ACTION ITEM:
Give all of the listing again word for word, with images excluded.

+++ GIVEN MATERIAL +++

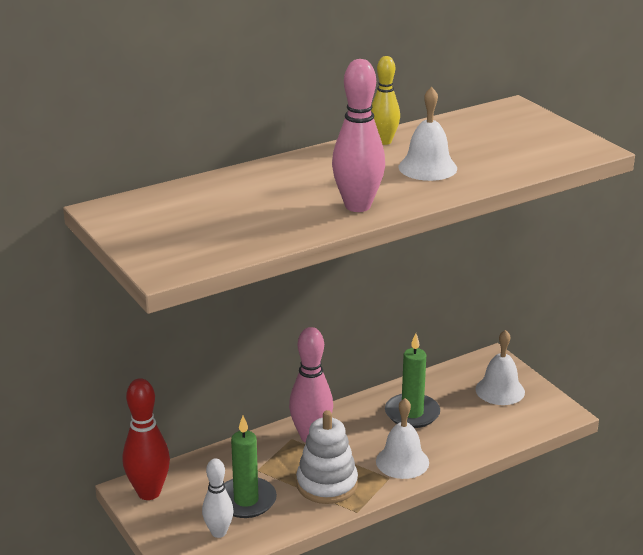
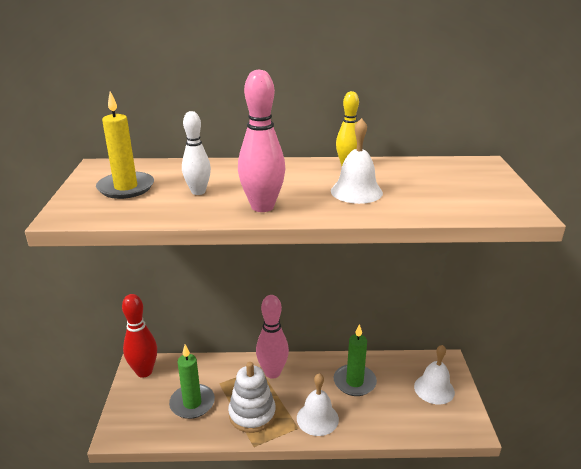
camera: 30 degrees right, 0 degrees up
(182, 225) = (126, 188): none -> yellow candle
(219, 532) = (155, 420): white bowling pin -> white bowling pin (198, 192)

+++

RESPONSE TO THIS EXERCISE:
camera: 30 degrees right, 0 degrees up
(182, 225) = (126, 188): none -> yellow candle
(219, 532) = (155, 420): white bowling pin -> white bowling pin (198, 192)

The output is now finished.